## Description of the task:
Convert the lines starting at the one containing "45,855 (680, 694)" and ending at the one containing "496 (412, 275)", both included, into a Markdown table with the columns No. and Line. Number each row and leave out any blank lines.

----------

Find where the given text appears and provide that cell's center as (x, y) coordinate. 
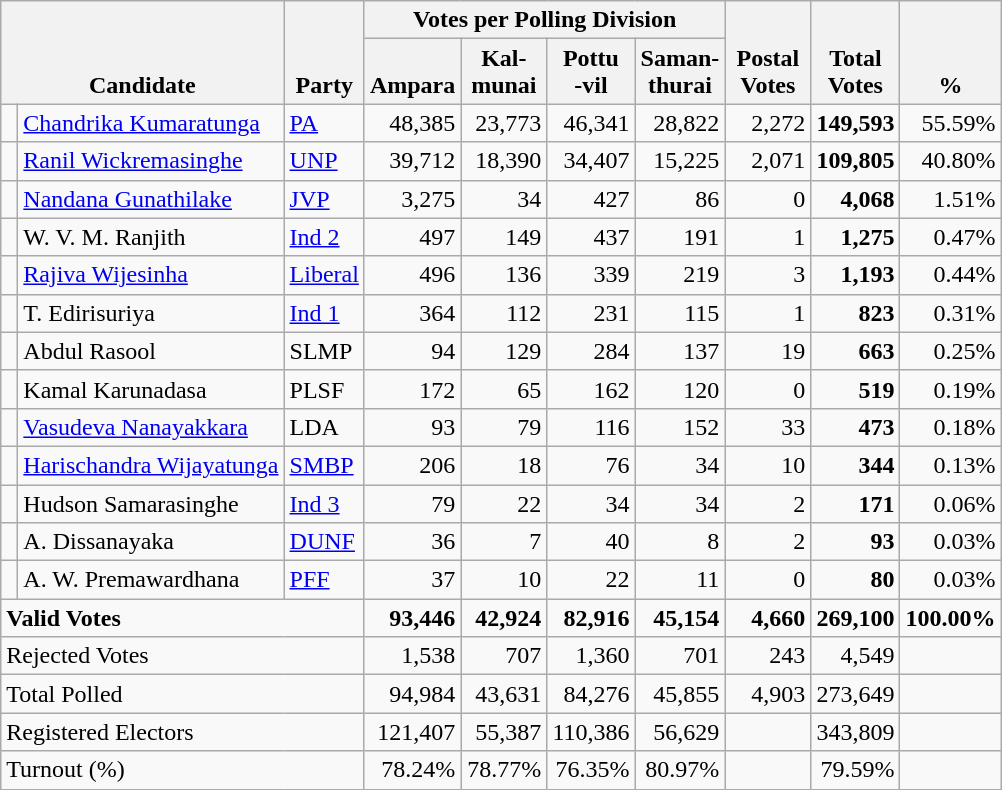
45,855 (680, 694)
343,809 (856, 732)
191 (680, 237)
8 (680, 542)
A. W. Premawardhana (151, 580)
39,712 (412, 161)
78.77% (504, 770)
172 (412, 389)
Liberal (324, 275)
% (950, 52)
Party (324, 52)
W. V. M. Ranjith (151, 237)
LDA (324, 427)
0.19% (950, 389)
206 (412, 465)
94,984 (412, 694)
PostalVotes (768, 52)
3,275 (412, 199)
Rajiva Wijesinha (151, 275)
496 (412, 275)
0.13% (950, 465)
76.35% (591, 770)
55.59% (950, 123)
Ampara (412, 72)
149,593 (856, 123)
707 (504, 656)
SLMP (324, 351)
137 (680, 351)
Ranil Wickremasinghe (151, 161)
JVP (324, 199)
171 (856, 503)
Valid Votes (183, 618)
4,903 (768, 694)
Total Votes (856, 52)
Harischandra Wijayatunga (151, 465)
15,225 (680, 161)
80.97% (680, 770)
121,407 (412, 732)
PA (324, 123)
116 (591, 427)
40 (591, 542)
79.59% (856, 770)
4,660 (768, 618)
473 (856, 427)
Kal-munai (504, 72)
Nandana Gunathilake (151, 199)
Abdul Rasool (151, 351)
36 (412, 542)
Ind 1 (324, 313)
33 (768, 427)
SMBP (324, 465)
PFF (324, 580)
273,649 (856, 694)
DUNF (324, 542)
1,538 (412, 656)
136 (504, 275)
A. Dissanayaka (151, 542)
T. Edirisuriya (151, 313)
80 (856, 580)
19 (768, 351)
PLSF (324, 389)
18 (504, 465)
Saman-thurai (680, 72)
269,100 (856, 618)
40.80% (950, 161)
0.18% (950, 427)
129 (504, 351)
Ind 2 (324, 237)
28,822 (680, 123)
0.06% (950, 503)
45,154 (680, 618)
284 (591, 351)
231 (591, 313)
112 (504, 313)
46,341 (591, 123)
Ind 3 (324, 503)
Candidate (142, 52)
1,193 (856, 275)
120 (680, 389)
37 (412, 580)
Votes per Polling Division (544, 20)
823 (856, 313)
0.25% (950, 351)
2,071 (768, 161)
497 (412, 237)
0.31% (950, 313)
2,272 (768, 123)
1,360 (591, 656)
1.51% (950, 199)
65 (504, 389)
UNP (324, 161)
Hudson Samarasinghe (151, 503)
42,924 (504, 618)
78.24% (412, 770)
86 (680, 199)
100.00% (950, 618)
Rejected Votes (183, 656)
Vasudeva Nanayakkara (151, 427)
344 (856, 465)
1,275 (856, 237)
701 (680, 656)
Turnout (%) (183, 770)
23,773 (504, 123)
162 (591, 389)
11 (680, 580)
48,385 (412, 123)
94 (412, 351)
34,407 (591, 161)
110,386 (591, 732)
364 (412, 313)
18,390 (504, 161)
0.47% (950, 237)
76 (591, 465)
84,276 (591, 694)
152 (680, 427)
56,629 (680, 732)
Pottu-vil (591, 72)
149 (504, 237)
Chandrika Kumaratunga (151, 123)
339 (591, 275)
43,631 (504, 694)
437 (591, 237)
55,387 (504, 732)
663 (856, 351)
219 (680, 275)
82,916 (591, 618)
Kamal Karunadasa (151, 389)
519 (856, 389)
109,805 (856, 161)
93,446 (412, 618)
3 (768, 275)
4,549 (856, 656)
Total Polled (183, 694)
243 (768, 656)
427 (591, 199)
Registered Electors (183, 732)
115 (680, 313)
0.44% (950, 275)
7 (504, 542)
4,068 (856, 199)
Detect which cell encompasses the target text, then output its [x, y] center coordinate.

----------

## Exercise result:
| No. | Line |
|---|---|
| 1 | 45,855 (680, 694) |
| 2 | 343,809 (856, 732) |
| 3 | 191 (680, 237) |
| 4 | 8 (680, 542) |
| 5 | A. W. Premawardhana (151, 580) |
| 6 | 39,712 (412, 161) |
| 7 | 78.77% (504, 770) |
| 8 | 172 (412, 389) |
| 9 | Liberal (324, 275) |
| 10 | % (950, 52) |
| 11 | Party (324, 52) |
| 12 | W. V. M. Ranjith (151, 237) |
| 13 | LDA (324, 427) |
| 14 | 0.19% (950, 389) |
| 15 | 206 (412, 465) |
| 16 | 94,984 (412, 694) |
| 17 | PostalVotes (768, 52) |
| 18 | 3,275 (412, 199) |
| 19 | Rajiva Wijesinha (151, 275) |
| 20 | 496 (412, 275) |